• _To do_
Copy out the lines word for word, starting at the beginning of the records and ending with the line that contains "Answer: (A)", with that line included. Leave the pictures out of your answer.
******
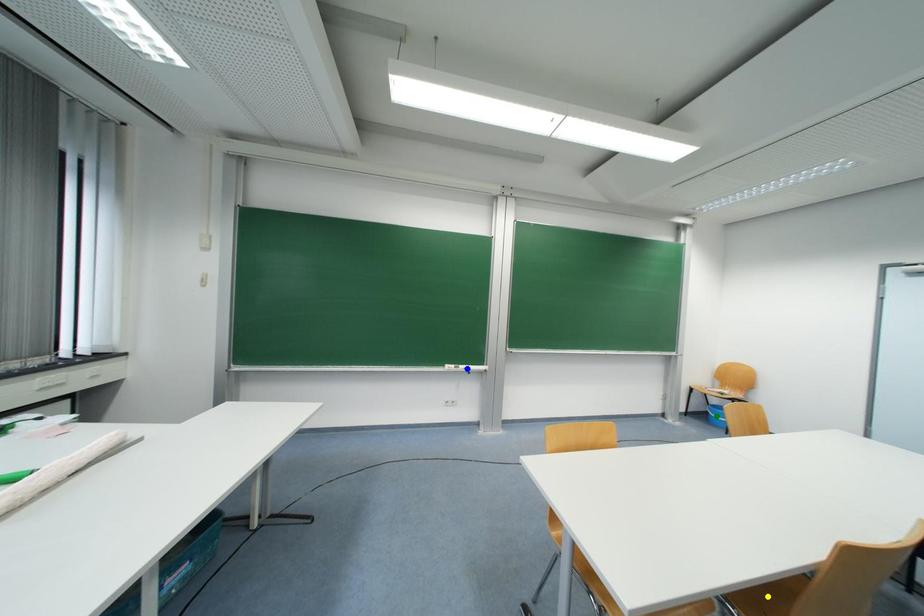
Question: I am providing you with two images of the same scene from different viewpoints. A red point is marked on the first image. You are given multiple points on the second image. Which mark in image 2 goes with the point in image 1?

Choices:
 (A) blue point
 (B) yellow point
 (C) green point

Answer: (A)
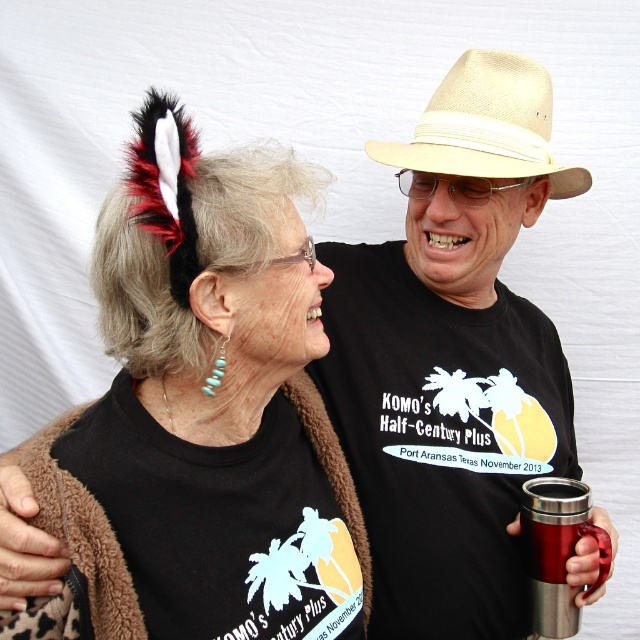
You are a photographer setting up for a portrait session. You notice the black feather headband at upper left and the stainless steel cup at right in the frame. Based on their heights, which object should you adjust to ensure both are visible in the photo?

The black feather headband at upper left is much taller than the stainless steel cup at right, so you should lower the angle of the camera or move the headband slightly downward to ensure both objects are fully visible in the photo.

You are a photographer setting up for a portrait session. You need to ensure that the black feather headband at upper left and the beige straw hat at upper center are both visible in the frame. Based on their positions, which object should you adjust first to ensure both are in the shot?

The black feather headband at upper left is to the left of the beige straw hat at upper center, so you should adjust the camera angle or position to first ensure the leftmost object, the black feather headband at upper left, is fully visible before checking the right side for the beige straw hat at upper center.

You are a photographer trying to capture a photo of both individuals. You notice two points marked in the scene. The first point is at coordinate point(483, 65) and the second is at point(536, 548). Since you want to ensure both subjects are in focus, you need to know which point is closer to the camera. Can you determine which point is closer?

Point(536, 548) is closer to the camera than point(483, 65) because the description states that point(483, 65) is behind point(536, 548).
******
• _Exercise answer_
Question: I am providing you with two images of the same scene from different viewpoints. A red point is marked on the first image. You are given multiple points on the second image. Which mark in image 2 goes with the point in image 1?

Choices:
 (A) blue point
 (B) yellow point
 (C) green point

Answer: (A)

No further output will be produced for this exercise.